= Problem description =
Only the text of the records below belongs in the answer, copied exactly, with pictures omitted.

BEGIN

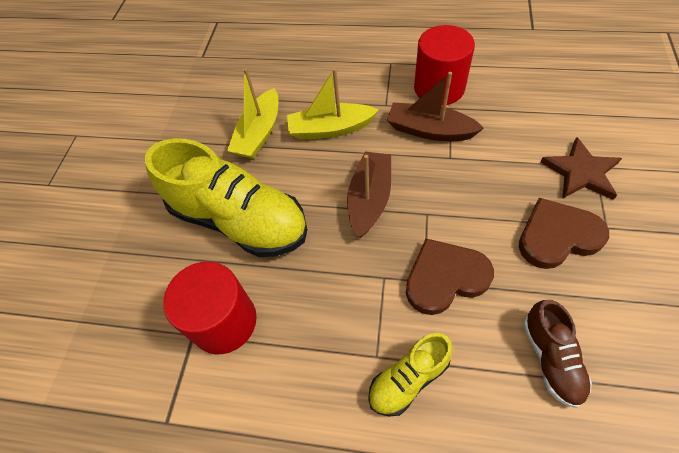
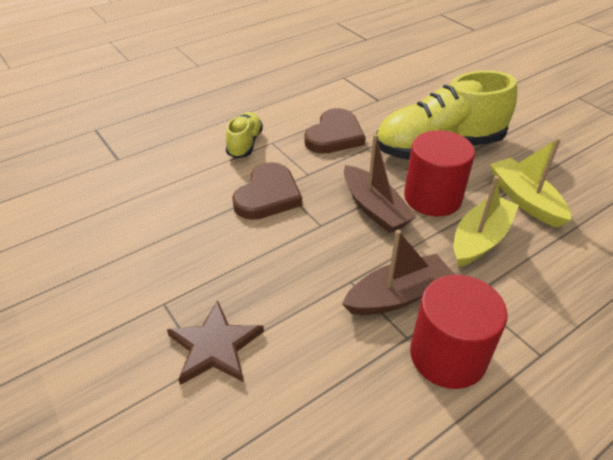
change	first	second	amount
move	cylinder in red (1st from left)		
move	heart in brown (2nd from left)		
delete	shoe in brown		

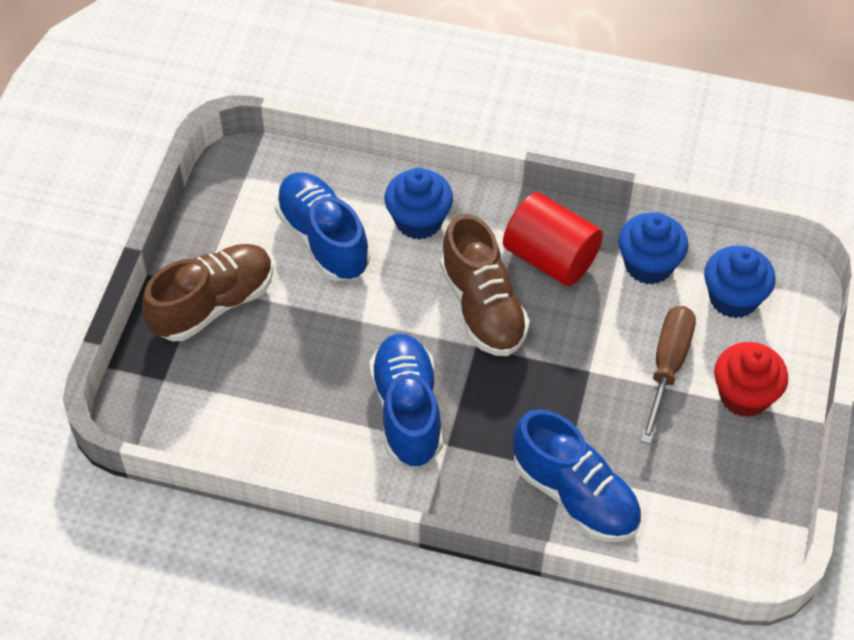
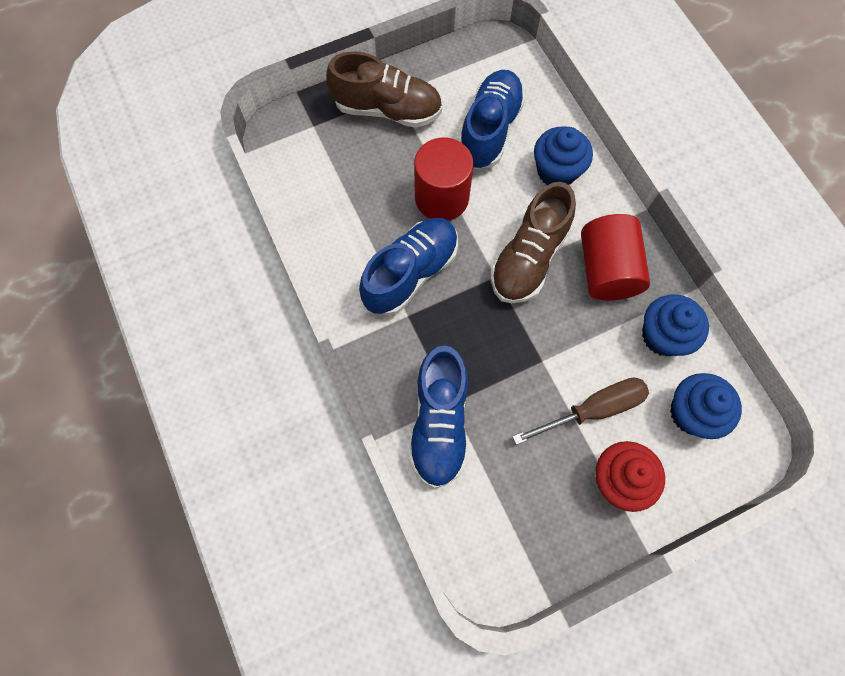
change	first	second	amount
insert		cylinder in red (1st from left)	

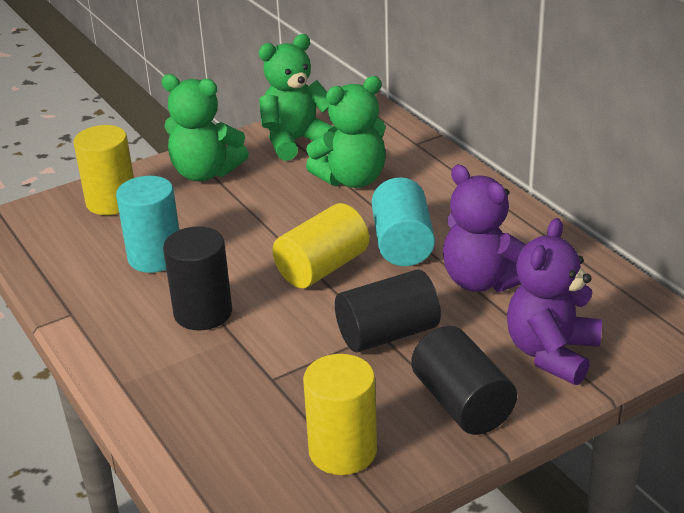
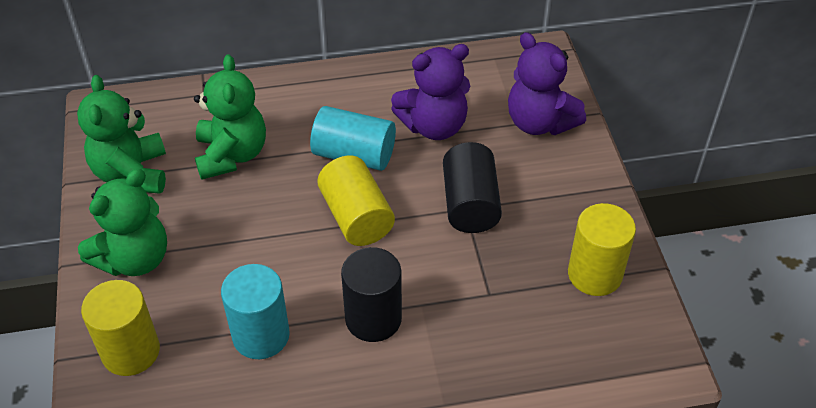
change	first	second	amount
delete	cylinder in black (3rd from left)		

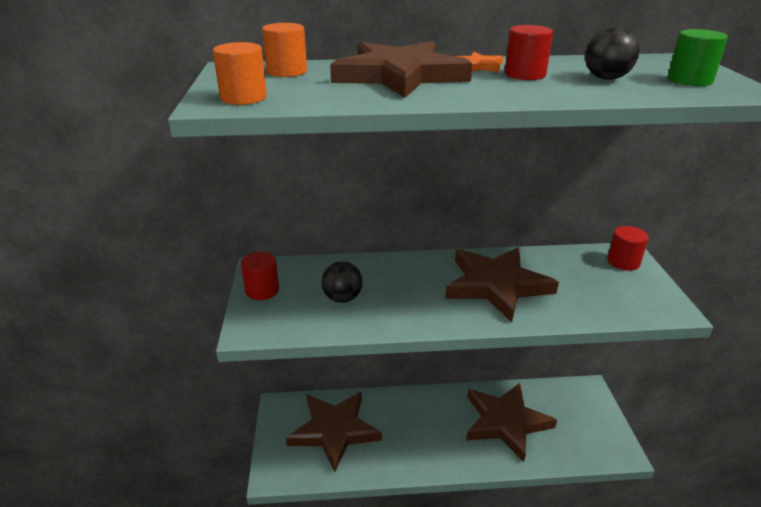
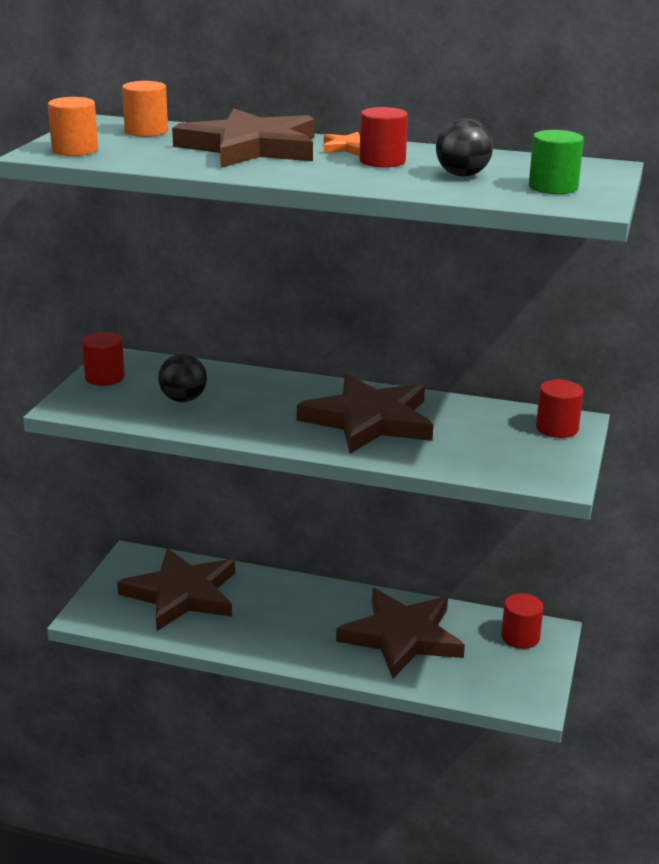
change	first	second	amount
insert		cylinder in red (3rd from left)	

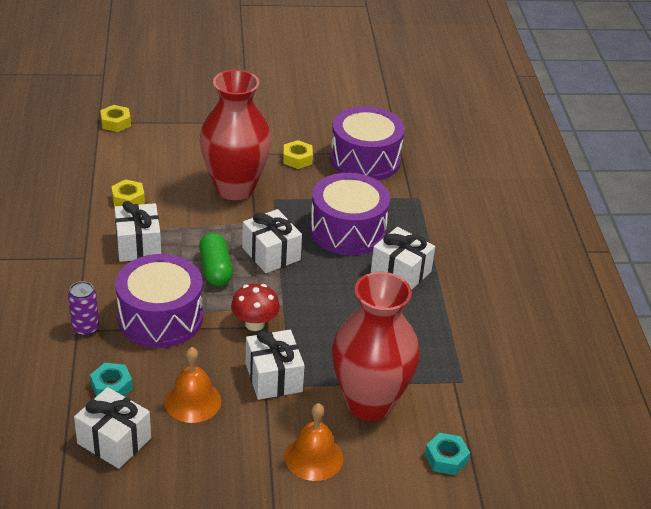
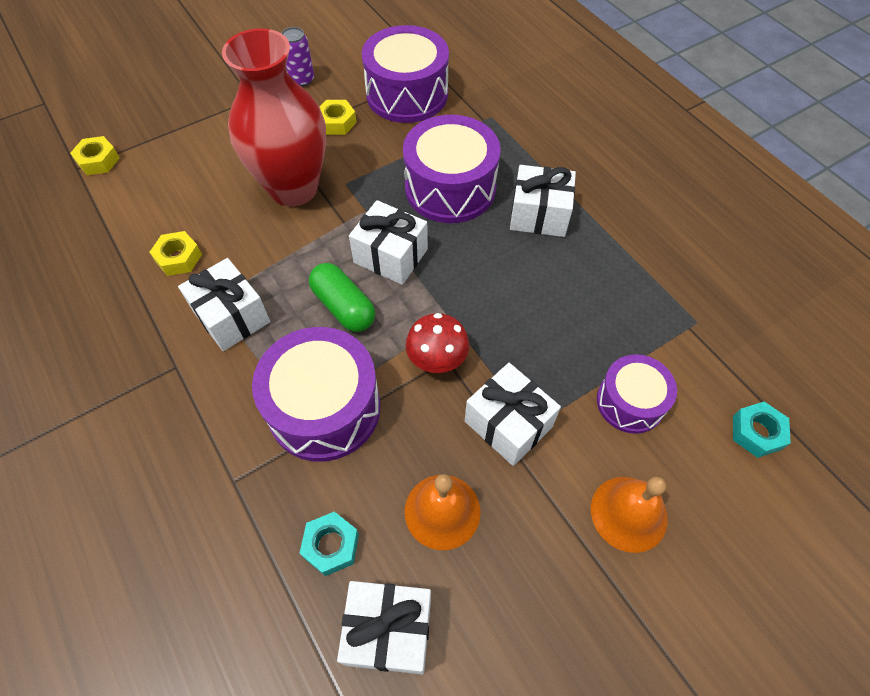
change	first	second	amount
move	can in purple		
replace	vase in red (2nd from left)	drum in purple (4th from left)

END

= Answer =
change	first	second	amount
move	cylinder in red (1st from left)		
move	heart in brown (2nd from left)		
delete	shoe in brown		

change	first	second	amount
insert		cylinder in red (1st from left)	

change	first	second	amount
delete	cylinder in black (3rd from left)		

change	first	second	amount
insert		cylinder in red (3rd from left)	

change	first	second	amount
move	can in purple		
replace	vase in red (2nd from left)	drum in purple (4th from left)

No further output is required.